(Image change detection data)
== Segment start ==

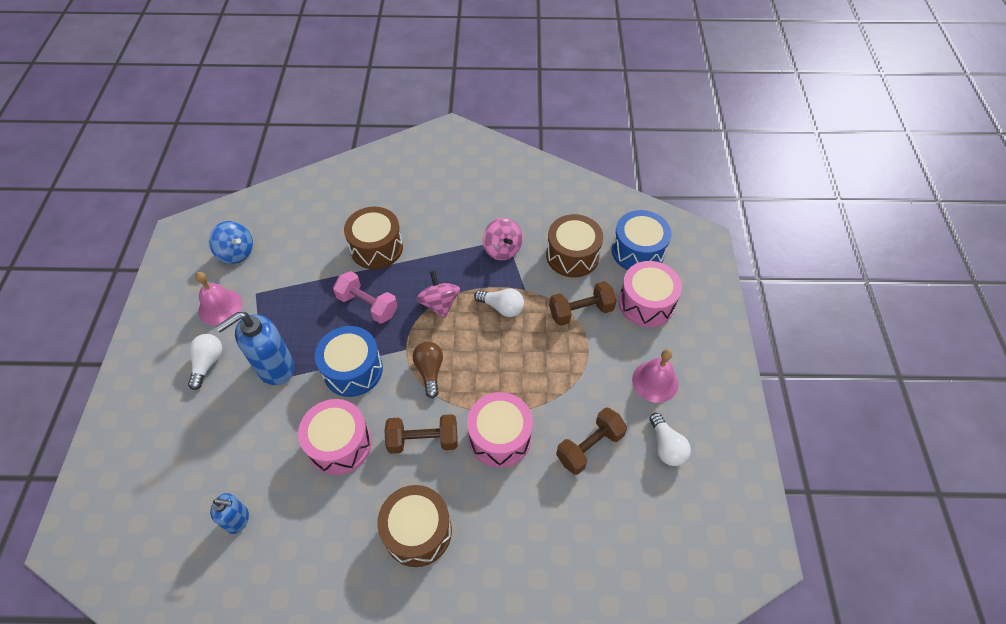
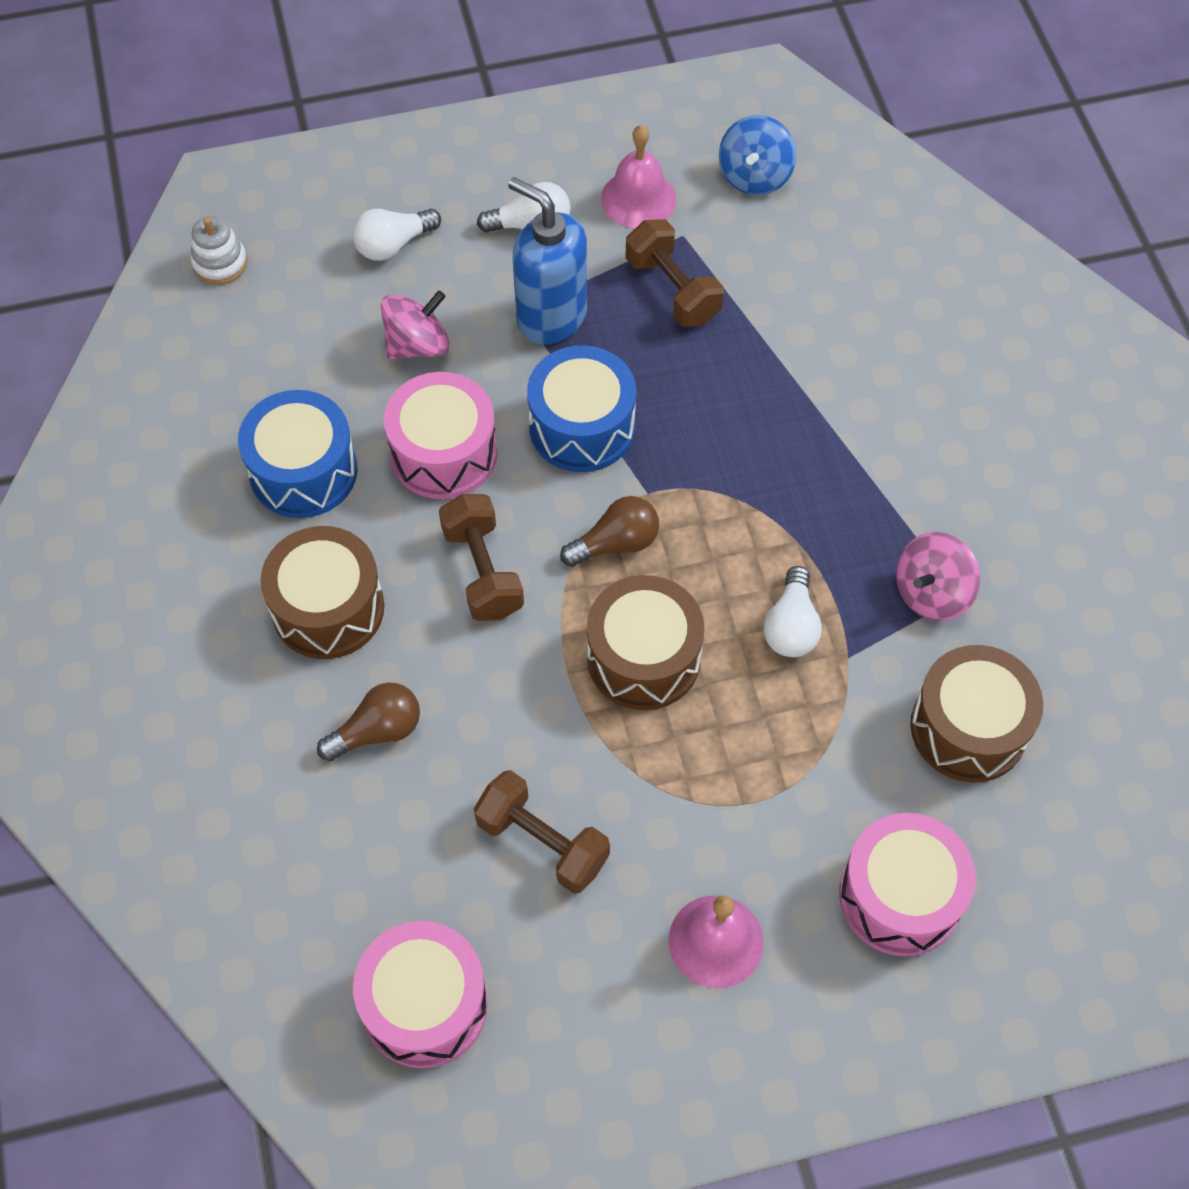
camera: 75 degrees right, 5 degrees up
(133, 553) = (220, 263): none -> white stacking toy
(238, 520) = (292, 365): blue soap dispenser -> none
(367, 305) = (717, 406): pink dumbbell -> none
(376, 248) = (848, 379): brown drum -> brown drum (643, 658)
(439, 304) = (761, 518): pink spinning top -> pink spinning top (418, 345)
(500, 437) = (521, 688): pink drum -> pink drum (425, 1004)
(504, 518) = (377, 731): none -> brown light bulb
(581, 311) = (833, 771): brown dumbbell -> brown dumbbell (673, 290)
(638, 251) = (1033, 859): blue drum -> blue drum (303, 471)
(666, 446) = (580, 981): white light bulb -> white light bulb (393, 245)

== Segment end ==

(What is needed): Only the line that contains "(376, 248) = (848, 379): brown" and the lines after it, through the end of the data above, are to be repeated exactly.

(Your response):
(376, 248) = (848, 379): brown drum -> brown drum (643, 658)
(439, 304) = (761, 518): pink spinning top -> pink spinning top (418, 345)
(500, 437) = (521, 688): pink drum -> pink drum (425, 1004)
(504, 518) = (377, 731): none -> brown light bulb
(581, 311) = (833, 771): brown dumbbell -> brown dumbbell (673, 290)
(638, 251) = (1033, 859): blue drum -> blue drum (303, 471)
(666, 446) = (580, 981): white light bulb -> white light bulb (393, 245)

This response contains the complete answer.